* _Exercise aim_:
Your answer should be the complete set of entries, transcribed exactly.

* _Available data_:
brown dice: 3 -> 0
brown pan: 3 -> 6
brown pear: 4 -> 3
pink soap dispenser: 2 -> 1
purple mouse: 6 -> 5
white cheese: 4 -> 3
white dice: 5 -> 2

* _Answer box_:
brown dice: 3 -> 0
brown pan: 3 -> 6
brown pear: 4 -> 3
pink soap dispenser: 2 -> 1
purple mouse: 6 -> 5
white cheese: 4 -> 3
white dice: 5 -> 2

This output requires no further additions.